> **What is expected**: All that should be output is the block of lines below from the line with "C3: 680nF (+15V, 0V) -> 220nF (+15V, 0V)" to the line with "U3 pin out: FB -> BUF2", both included, exactly as written.

> **Supplied records**:
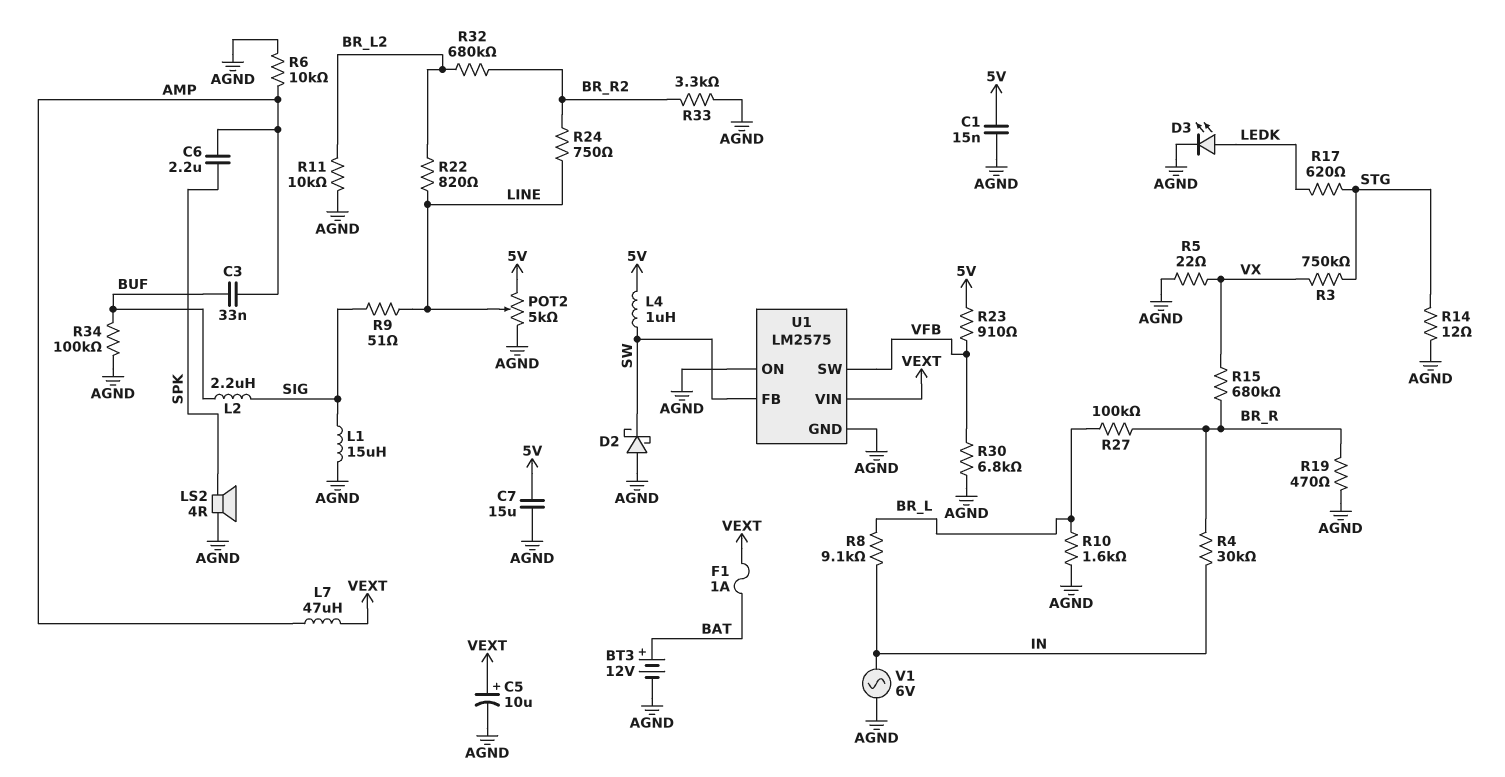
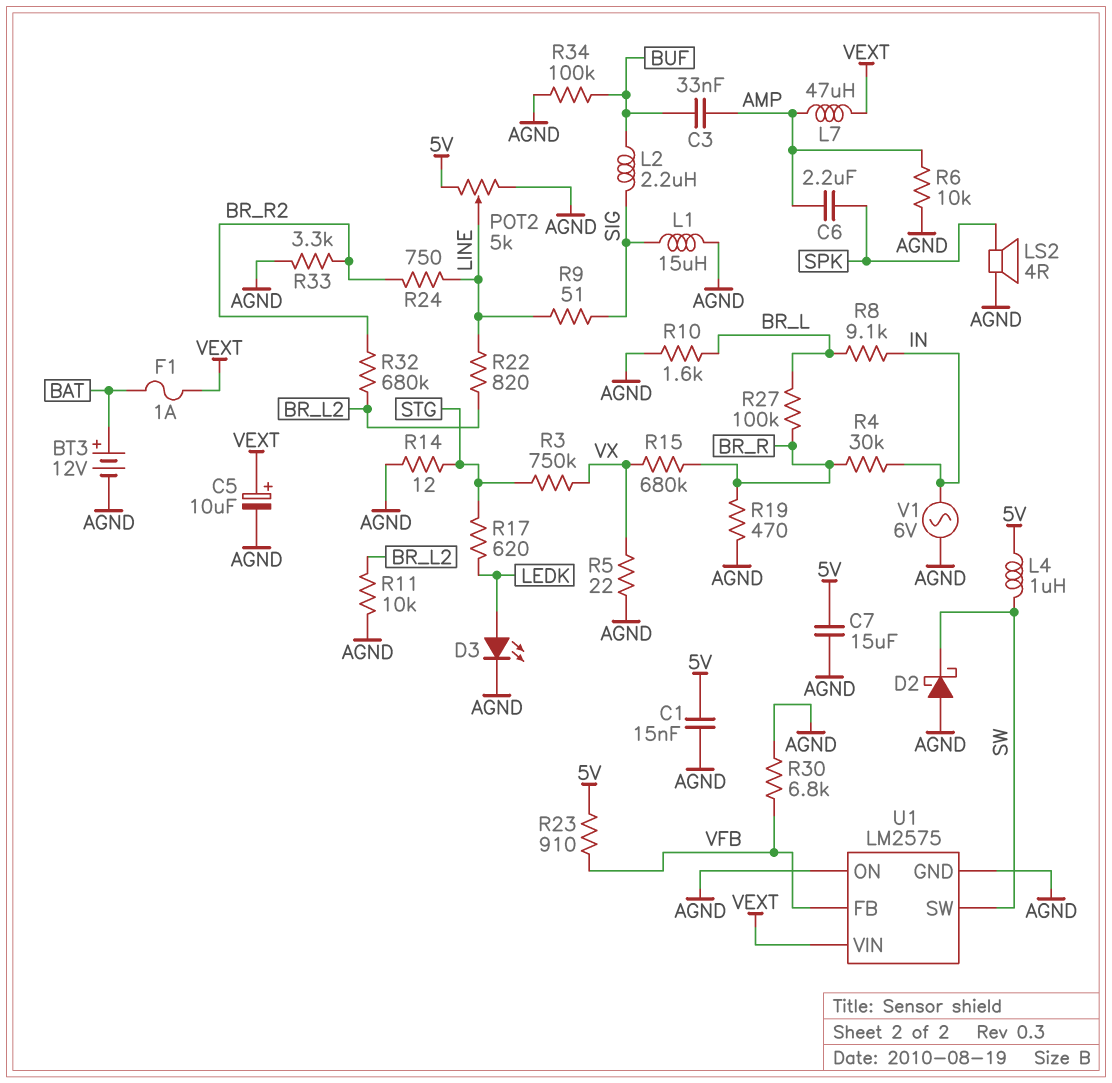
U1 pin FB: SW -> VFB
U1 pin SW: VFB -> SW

---

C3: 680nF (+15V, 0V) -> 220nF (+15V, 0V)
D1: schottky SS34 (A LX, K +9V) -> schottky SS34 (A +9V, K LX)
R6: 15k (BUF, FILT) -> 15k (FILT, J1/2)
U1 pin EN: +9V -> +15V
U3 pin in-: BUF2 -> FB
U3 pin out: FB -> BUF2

> **Result of this exercise**:
C3: 680nF (+15V, 0V) -> 220nF (+15V, 0V)
D1: schottky SS34 (A LX, K +9V) -> schottky SS34 (A +9V, K LX)
R6: 15k (BUF, FILT) -> 15k (FILT, J1/2)
U1 pin EN: +9V -> +15V
U3 pin in-: BUF2 -> FB
U3 pin out: FB -> BUF2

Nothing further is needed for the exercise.